▶ _DATASET EXTRACT_:
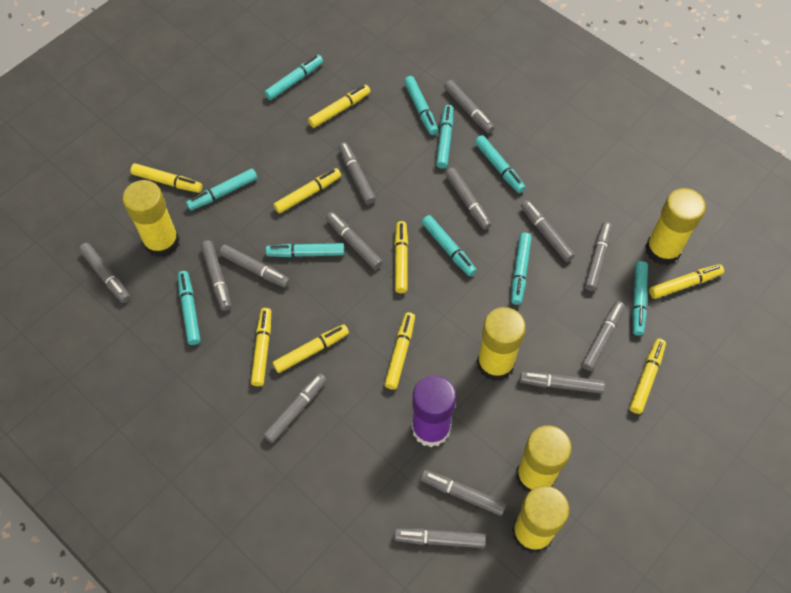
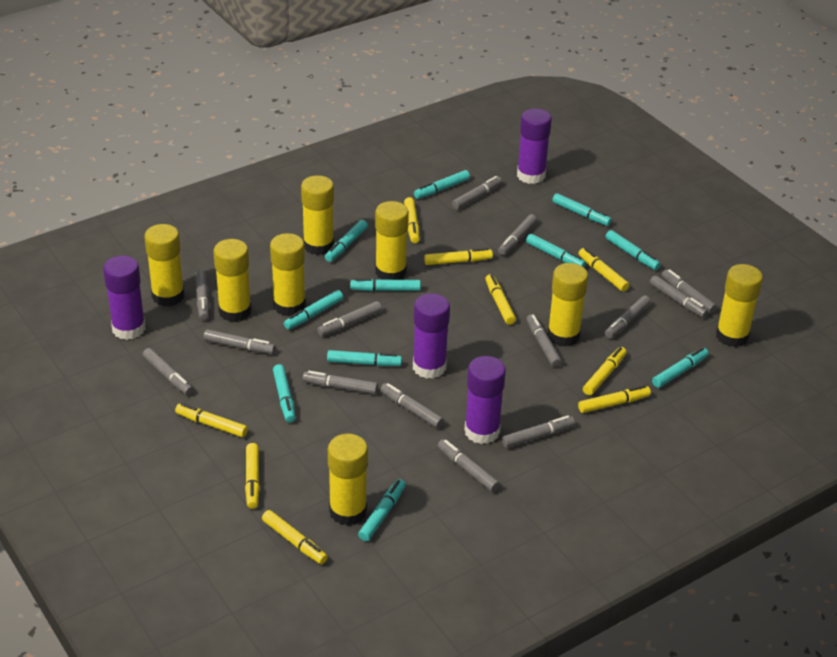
purple glue stick: 1 -> 4
turquoise marker: 10 -> 11
yellow glue stick: 5 -> 8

▶ _TASK DIRECTIONS_: Whenever a line holds a picture, print that line without the picture. All other data must be output exactly.

▶ _EXERCISE RESPONSE_:
purple glue stick: 1 -> 4
turquoise marker: 10 -> 11
yellow glue stick: 5 -> 8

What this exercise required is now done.